[Opening DATA TO EXAMINE section]

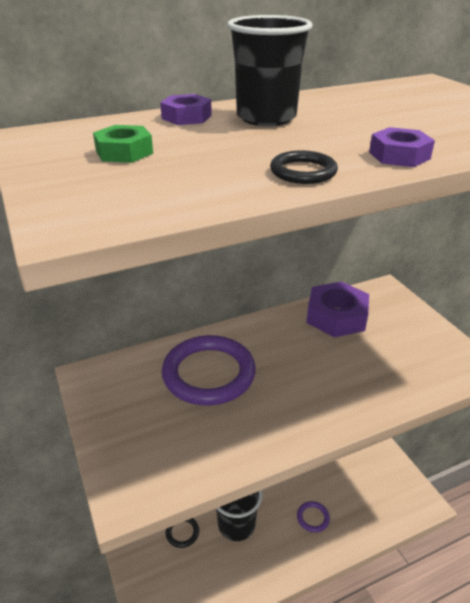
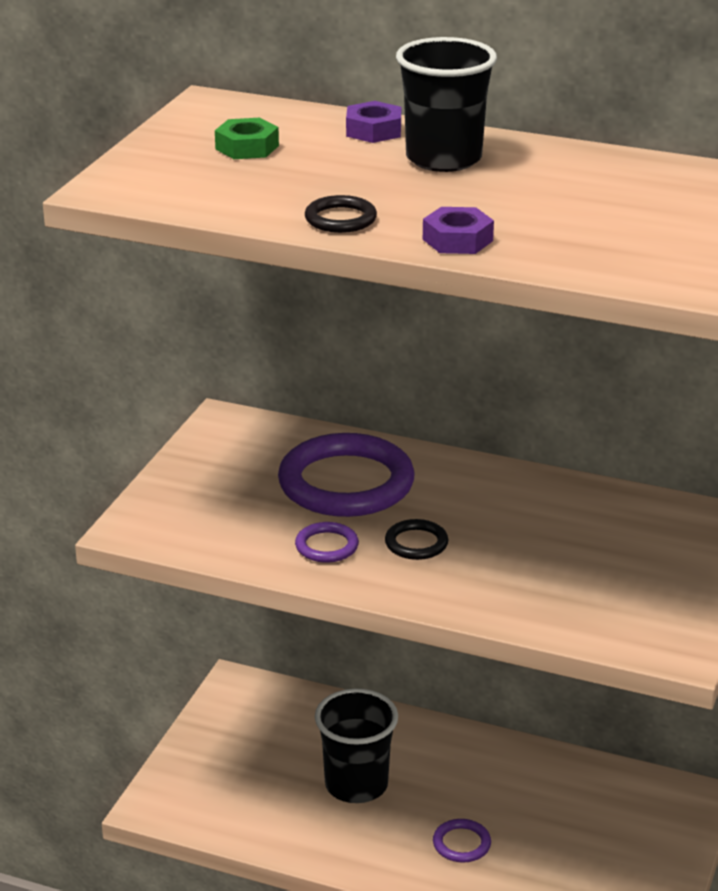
camera: 45 degrees right, 5 degrees down
black ring [166,518,199,548] -> black ring moved to [385,519,448,560]
purple nut [306,281,369,337] -> none
none -> purple ring [295,522,359,563]

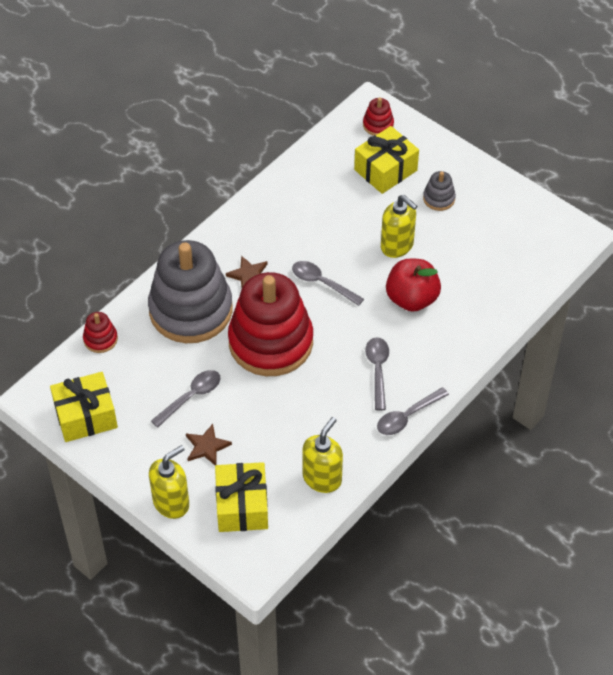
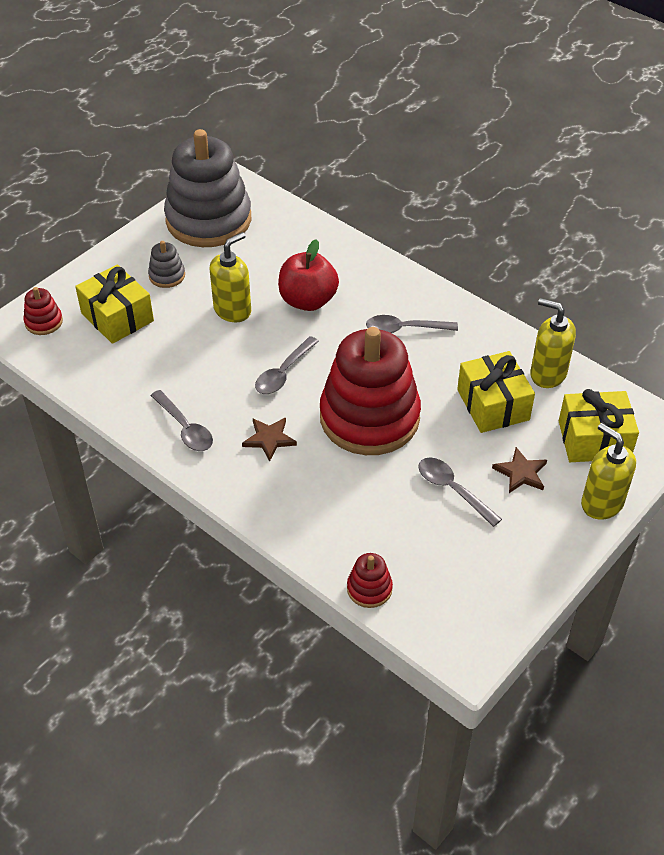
camera: 90 degrees left, 5 degrees down
yellow gift [50,372,118,442] -> yellow gift moved to [457,351,535,433]
grey stacking toy [148,240,233,343] -> grey stacking toy moved to [164,129,251,247]
grey spoon [377,387,449,435] -> grey spoon moved to [151,390,213,451]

[Closing DATA TO EXAMINE section]

*TASK TO CARRY OUT:* Pull every line containing "degrees" out of the material and copy it.

*ANSWER SECTION:*
camera: 45 degrees right, 5 degrees down
camera: 90 degrees left, 5 degrees down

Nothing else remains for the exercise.